* The problem *
What you give back must match the records below word for word.

* Provided data *
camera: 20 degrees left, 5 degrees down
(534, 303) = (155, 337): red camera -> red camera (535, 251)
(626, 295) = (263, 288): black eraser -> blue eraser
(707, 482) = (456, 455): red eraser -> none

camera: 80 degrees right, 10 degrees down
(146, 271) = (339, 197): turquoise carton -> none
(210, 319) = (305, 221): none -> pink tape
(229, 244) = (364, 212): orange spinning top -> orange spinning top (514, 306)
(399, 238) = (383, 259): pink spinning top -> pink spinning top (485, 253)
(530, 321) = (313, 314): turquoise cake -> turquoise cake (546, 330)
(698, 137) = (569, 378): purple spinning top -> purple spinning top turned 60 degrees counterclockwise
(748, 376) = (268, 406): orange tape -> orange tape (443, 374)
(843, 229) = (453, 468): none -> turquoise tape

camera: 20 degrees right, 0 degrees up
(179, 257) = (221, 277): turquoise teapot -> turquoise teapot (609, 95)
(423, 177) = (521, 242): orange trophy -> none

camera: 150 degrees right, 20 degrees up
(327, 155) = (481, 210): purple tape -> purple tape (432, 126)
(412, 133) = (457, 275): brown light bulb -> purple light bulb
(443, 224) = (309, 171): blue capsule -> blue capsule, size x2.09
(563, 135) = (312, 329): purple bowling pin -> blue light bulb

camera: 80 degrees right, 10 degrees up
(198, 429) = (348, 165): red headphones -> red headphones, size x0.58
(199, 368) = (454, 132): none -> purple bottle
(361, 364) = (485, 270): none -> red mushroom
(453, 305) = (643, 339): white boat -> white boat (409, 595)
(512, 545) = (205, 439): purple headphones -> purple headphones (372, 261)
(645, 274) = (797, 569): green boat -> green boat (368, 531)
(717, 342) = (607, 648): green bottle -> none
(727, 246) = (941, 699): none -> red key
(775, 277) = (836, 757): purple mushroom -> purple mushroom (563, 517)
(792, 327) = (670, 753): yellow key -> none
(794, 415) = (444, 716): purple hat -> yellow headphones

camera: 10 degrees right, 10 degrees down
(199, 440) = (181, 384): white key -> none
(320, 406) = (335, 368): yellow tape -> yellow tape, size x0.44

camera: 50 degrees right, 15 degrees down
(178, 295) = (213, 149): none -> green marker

* The completed task *
camera: 20 degrees left, 5 degrees down
(534, 303) = (155, 337): red camera -> red camera (535, 251)
(626, 295) = (263, 288): black eraser -> blue eraser
(707, 482) = (456, 455): red eraser -> none

camera: 80 degrees right, 10 degrees down
(146, 271) = (339, 197): turquoise carton -> none
(210, 319) = (305, 221): none -> pink tape
(229, 244) = (364, 212): orange spinning top -> orange spinning top (514, 306)
(399, 238) = (383, 259): pink spinning top -> pink spinning top (485, 253)
(530, 321) = (313, 314): turquoise cake -> turquoise cake (546, 330)
(698, 137) = (569, 378): purple spinning top -> purple spinning top turned 60 degrees counterclockwise
(748, 376) = (268, 406): orange tape -> orange tape (443, 374)
(843, 229) = (453, 468): none -> turquoise tape

camera: 20 degrees right, 0 degrees up
(179, 257) = (221, 277): turquoise teapot -> turquoise teapot (609, 95)
(423, 177) = (521, 242): orange trophy -> none

camera: 150 degrees right, 20 degrees up
(327, 155) = (481, 210): purple tape -> purple tape (432, 126)
(412, 133) = (457, 275): brown light bulb -> purple light bulb
(443, 224) = (309, 171): blue capsule -> blue capsule, size x2.09
(563, 135) = (312, 329): purple bowling pin -> blue light bulb

camera: 80 degrees right, 10 degrees up
(198, 429) = (348, 165): red headphones -> red headphones, size x0.58
(199, 368) = (454, 132): none -> purple bottle
(361, 364) = (485, 270): none -> red mushroom
(453, 305) = (643, 339): white boat -> white boat (409, 595)
(512, 545) = (205, 439): purple headphones -> purple headphones (372, 261)
(645, 274) = (797, 569): green boat -> green boat (368, 531)
(717, 342) = (607, 648): green bottle -> none
(727, 246) = (941, 699): none -> red key
(775, 277) = (836, 757): purple mushroom -> purple mushroom (563, 517)
(792, 327) = (670, 753): yellow key -> none
(794, 415) = (444, 716): purple hat -> yellow headphones

camera: 10 degrees right, 10 degrees down
(199, 440) = (181, 384): white key -> none
(320, 406) = (335, 368): yellow tape -> yellow tape, size x0.44

camera: 50 degrees right, 15 degrees down
(178, 295) = (213, 149): none -> green marker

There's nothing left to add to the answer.